*YOUR OBJECTIVE*
Output the entries in full and verbatim, pictures omitted.

........

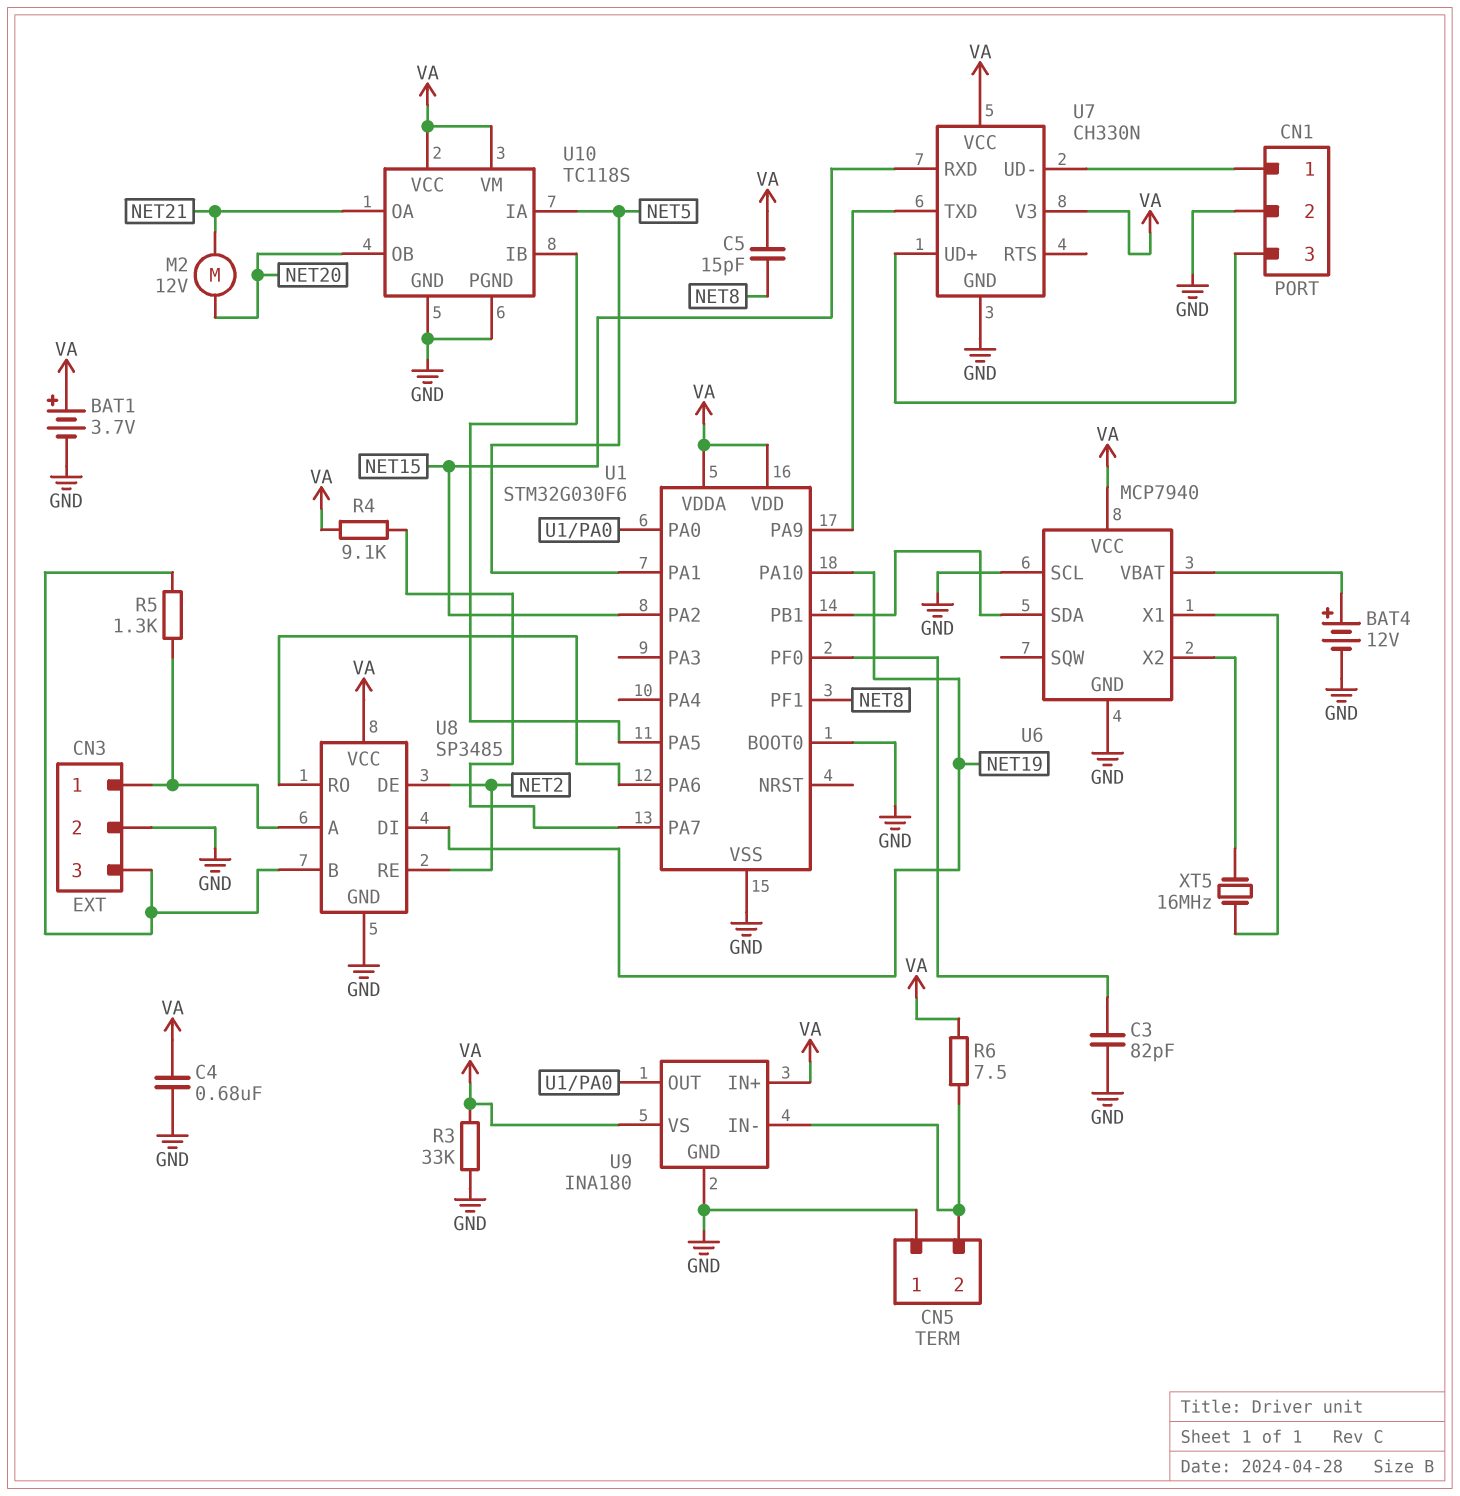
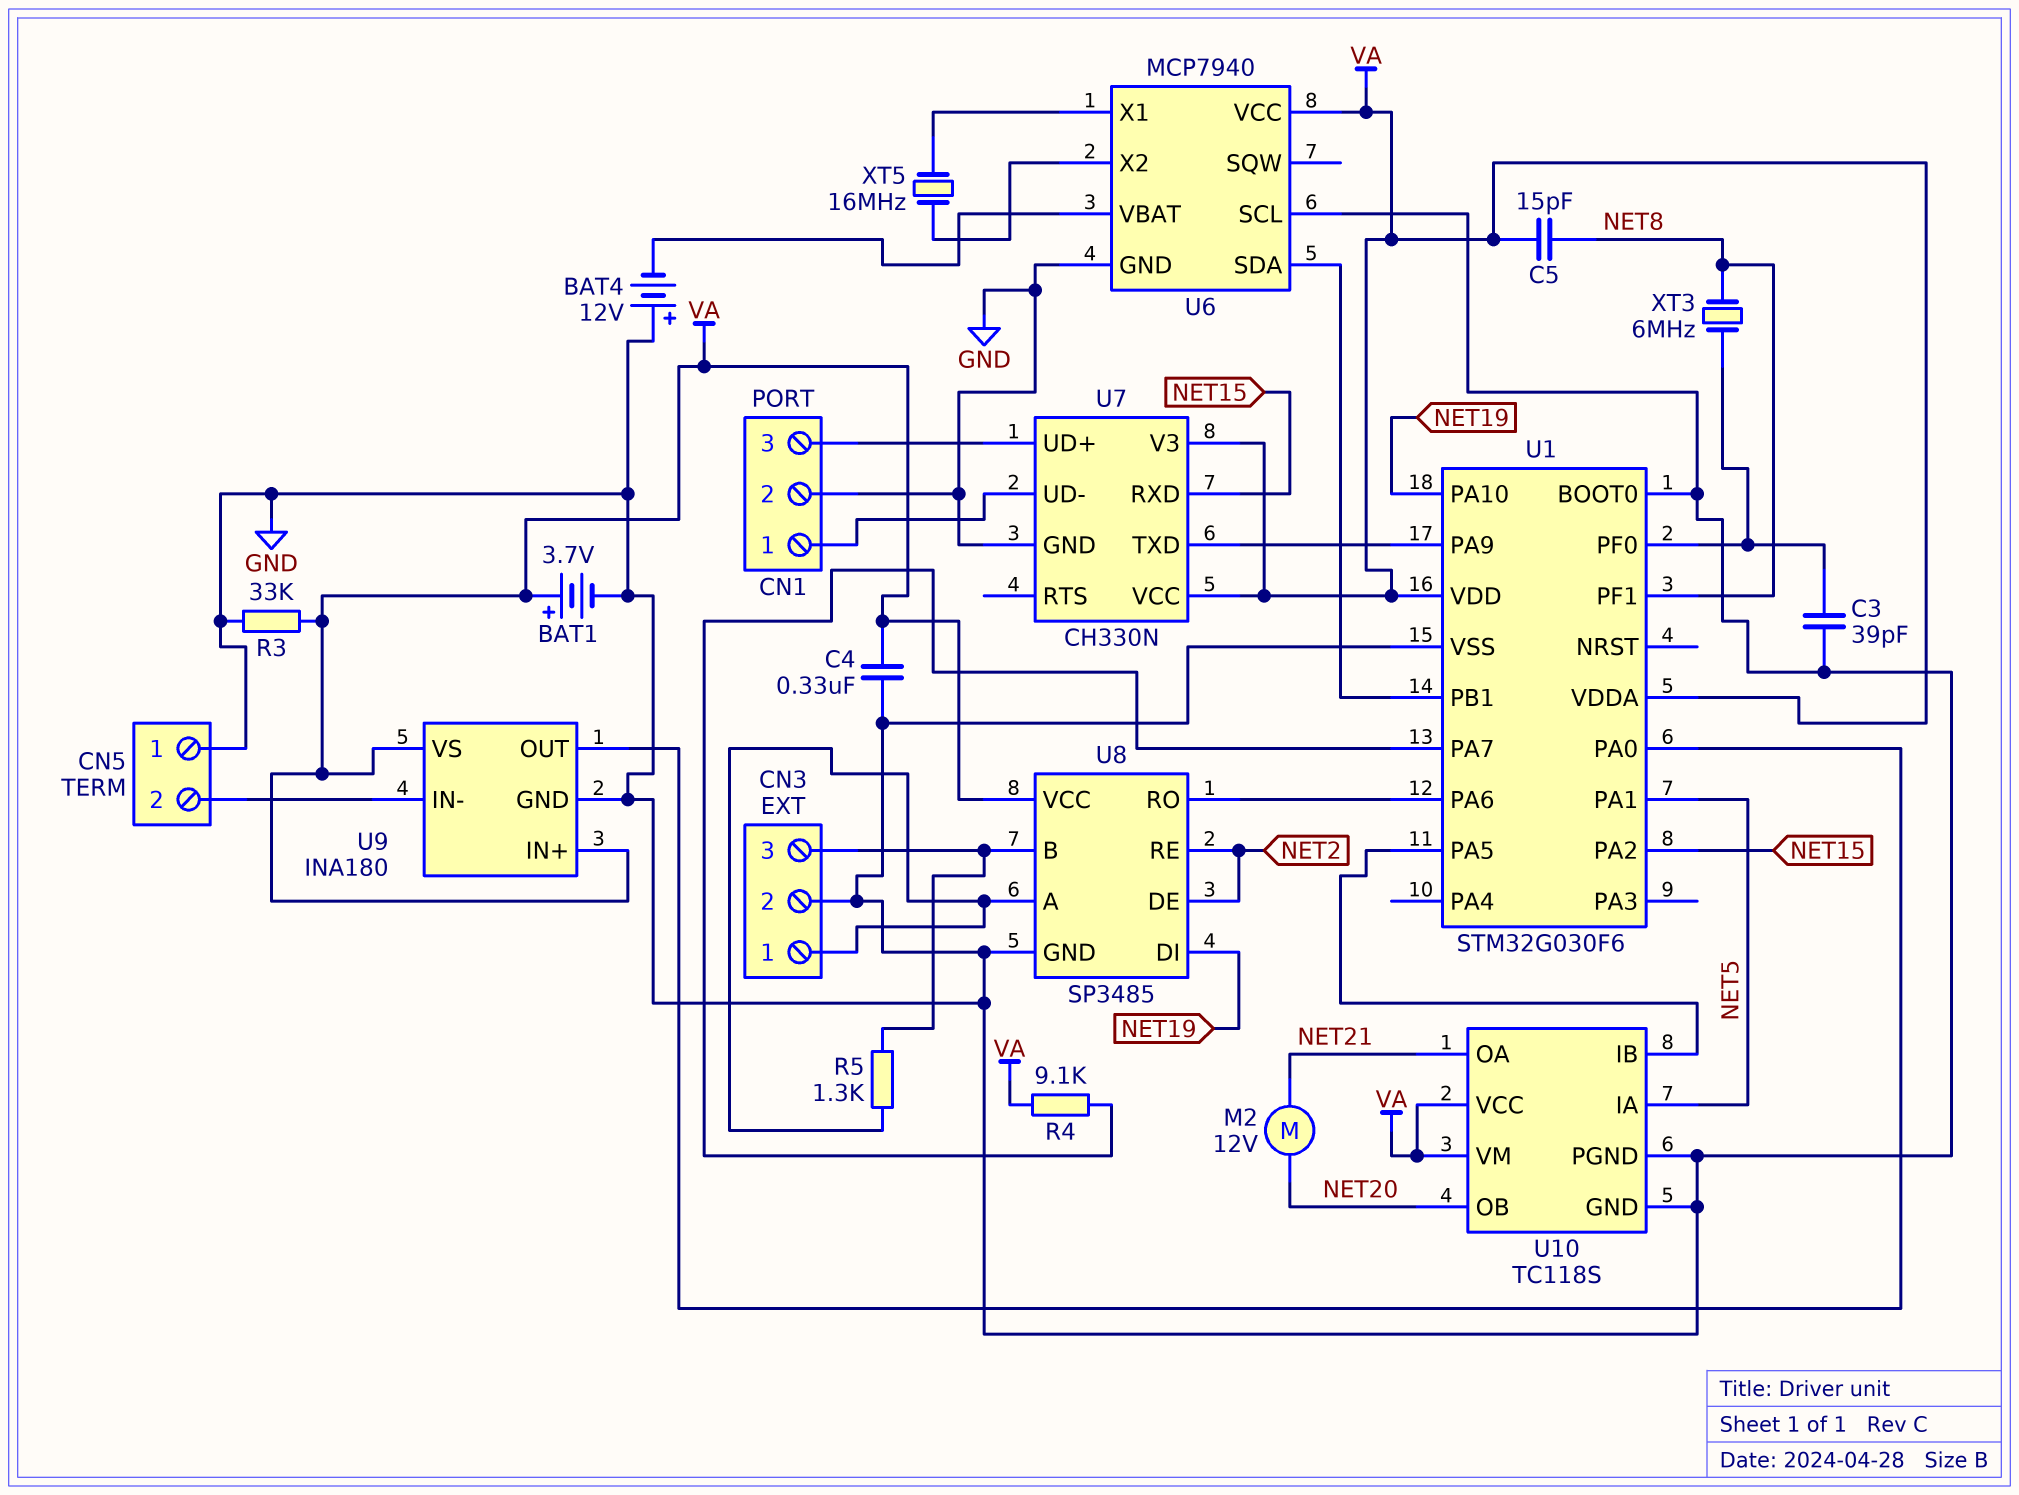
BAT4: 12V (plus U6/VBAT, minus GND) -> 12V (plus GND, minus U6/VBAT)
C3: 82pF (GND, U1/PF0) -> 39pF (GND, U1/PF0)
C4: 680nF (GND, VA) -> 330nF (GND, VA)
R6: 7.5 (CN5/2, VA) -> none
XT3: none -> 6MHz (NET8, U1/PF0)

........

*ANSWER FOR THE TASK*
BAT4: 12V (plus U6/VBAT, minus GND) -> 12V (plus GND, minus U6/VBAT)
C3: 82pF (GND, U1/PF0) -> 39pF (GND, U1/PF0)
C4: 680nF (GND, VA) -> 330nF (GND, VA)
R6: 7.5 (CN5/2, VA) -> none
XT3: none -> 6MHz (NET8, U1/PF0)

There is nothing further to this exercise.